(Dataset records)
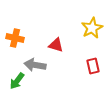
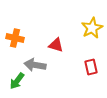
red rectangle: moved 2 px left, 1 px down
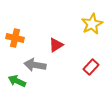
yellow star: moved 4 px up
red triangle: rotated 49 degrees counterclockwise
red rectangle: rotated 56 degrees clockwise
green arrow: rotated 78 degrees clockwise
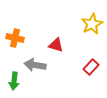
red triangle: rotated 49 degrees clockwise
green arrow: moved 3 px left; rotated 108 degrees counterclockwise
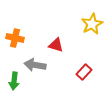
red rectangle: moved 7 px left, 5 px down
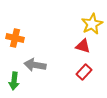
red triangle: moved 27 px right, 1 px down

→ **Set exercise**
Format the lines as a numbered list, running from the line that contains "red triangle: rotated 49 degrees clockwise" through the end of the material. Leave out blank lines and the pictures.

→ **Solution for this problem**
1. red triangle: rotated 49 degrees clockwise
2. green arrow: moved 3 px left; rotated 108 degrees counterclockwise
3. red rectangle: moved 7 px left, 5 px down
4. red triangle: moved 27 px right, 1 px down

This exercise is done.